Your goal: In the data below, which lines contain "over"? List them by copying each one.

Records shown:
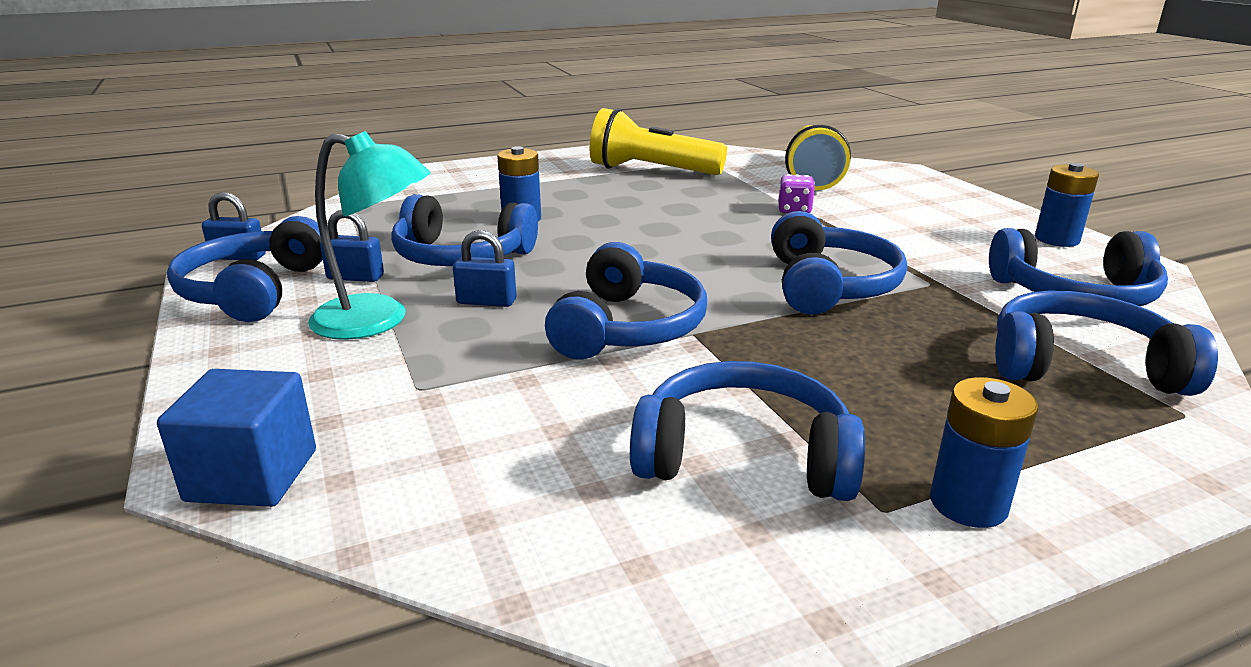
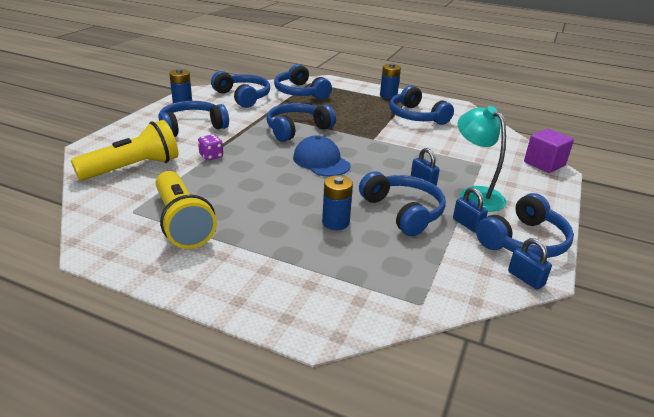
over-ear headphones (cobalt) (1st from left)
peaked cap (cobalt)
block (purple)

--

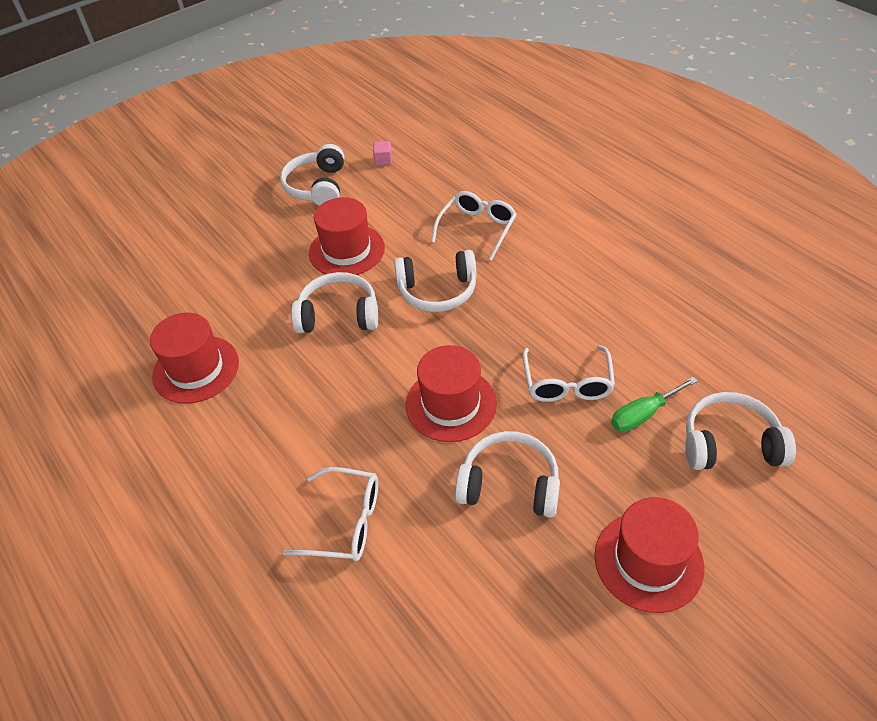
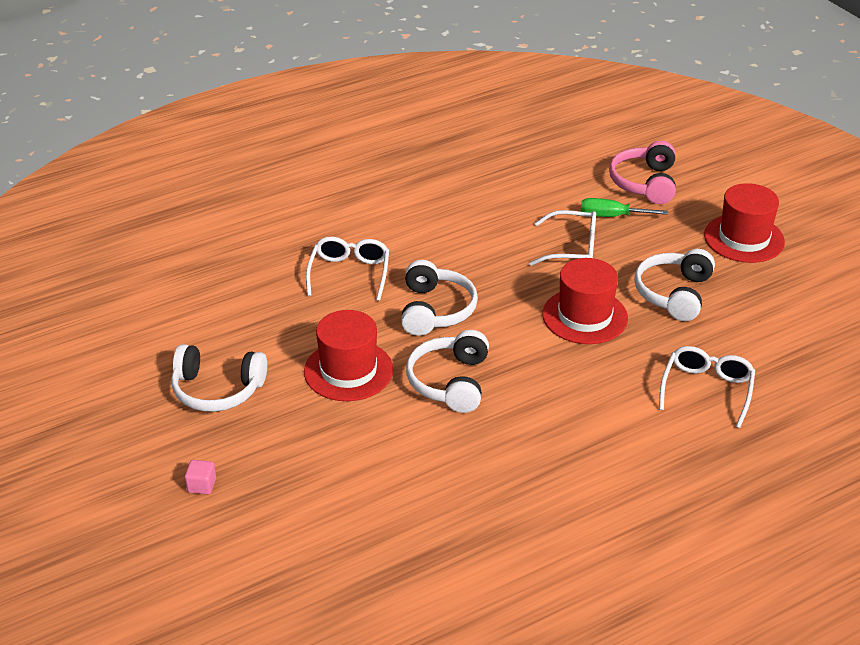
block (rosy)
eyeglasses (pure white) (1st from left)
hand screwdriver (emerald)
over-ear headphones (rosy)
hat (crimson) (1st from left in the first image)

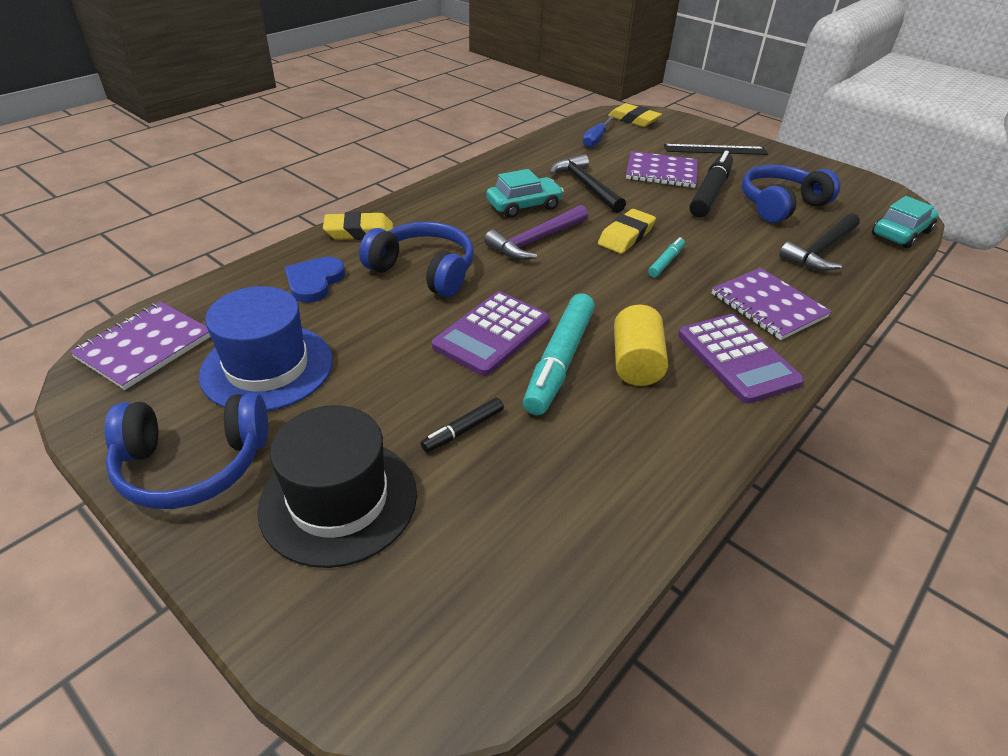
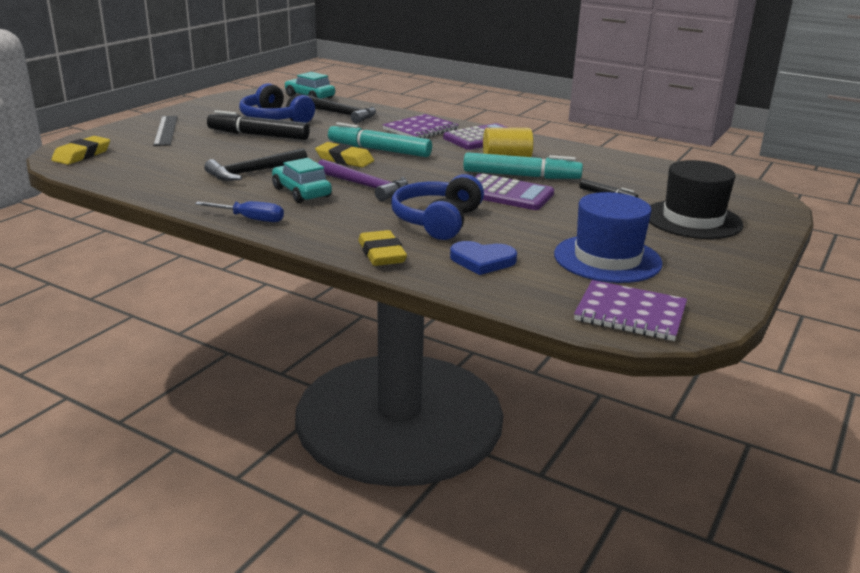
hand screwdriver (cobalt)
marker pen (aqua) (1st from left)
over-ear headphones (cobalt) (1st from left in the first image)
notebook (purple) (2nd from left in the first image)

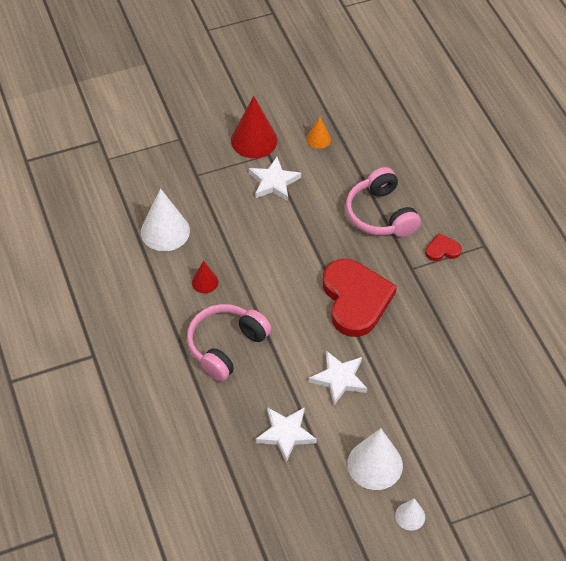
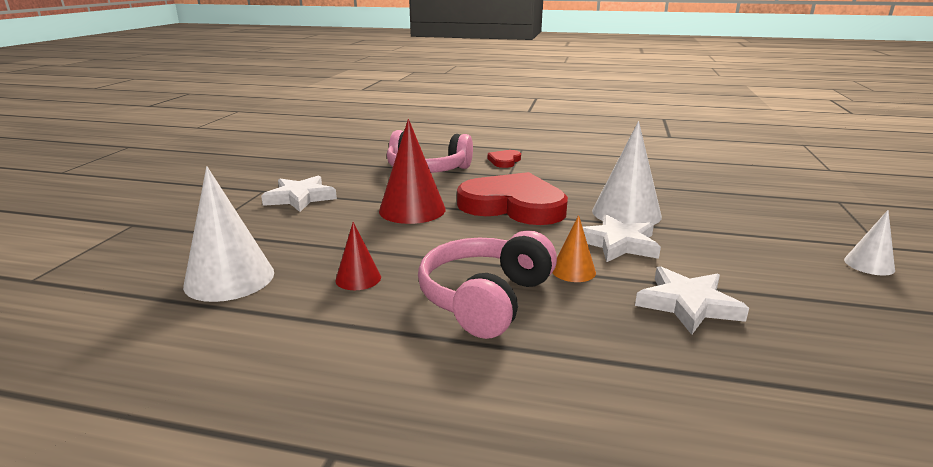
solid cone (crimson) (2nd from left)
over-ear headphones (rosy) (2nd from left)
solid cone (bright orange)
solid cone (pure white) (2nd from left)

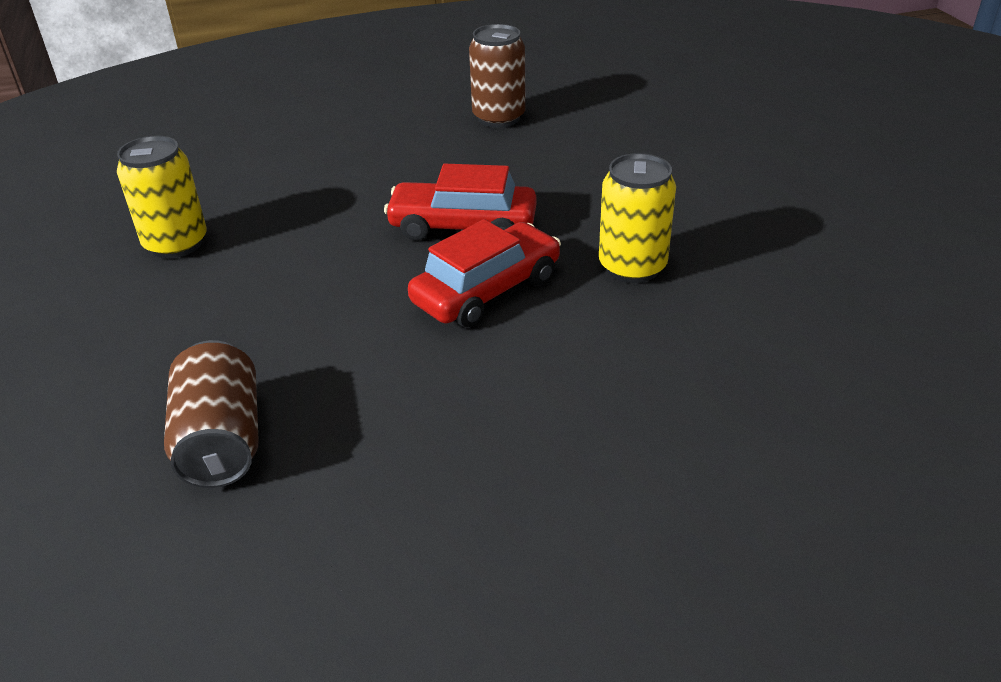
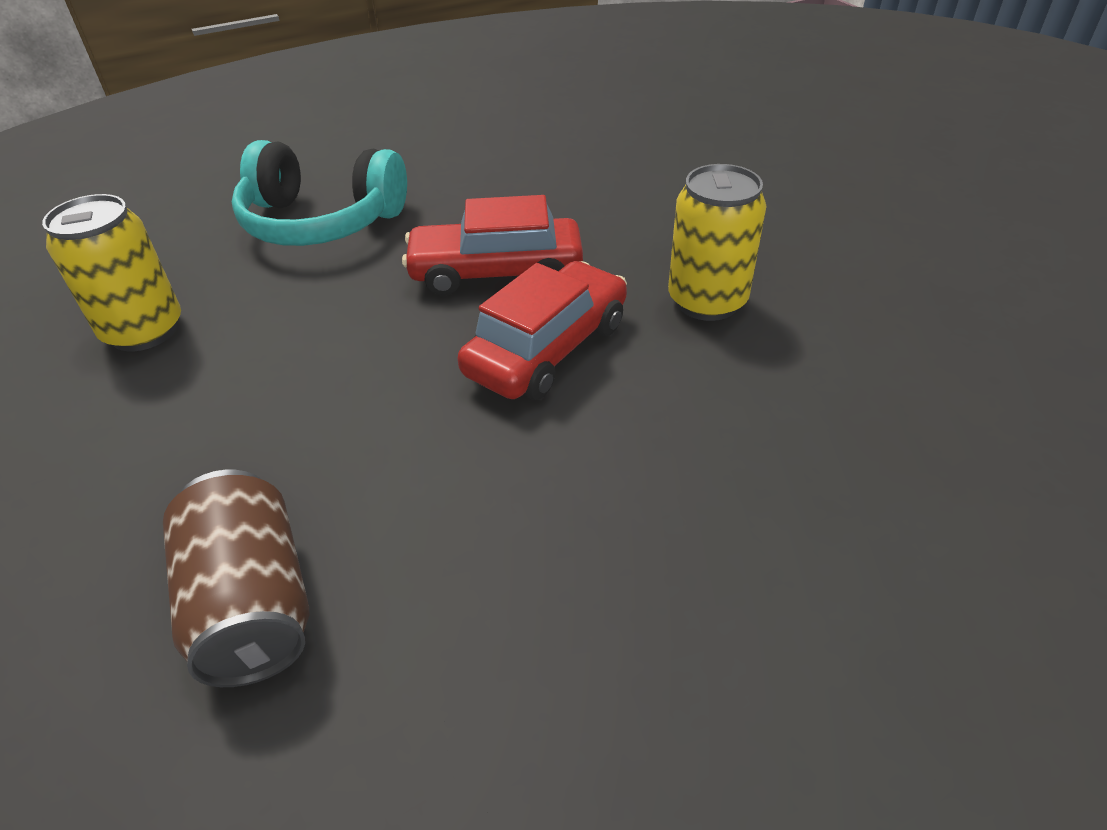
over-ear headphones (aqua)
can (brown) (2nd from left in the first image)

Expected output:
over-ear headphones (cobalt) (1st from left)
over-ear headphones (rosy)
over-ear headphones (cobalt) (1st from left in the first image)
over-ear headphones (rosy) (2nd from left)
over-ear headphones (aqua)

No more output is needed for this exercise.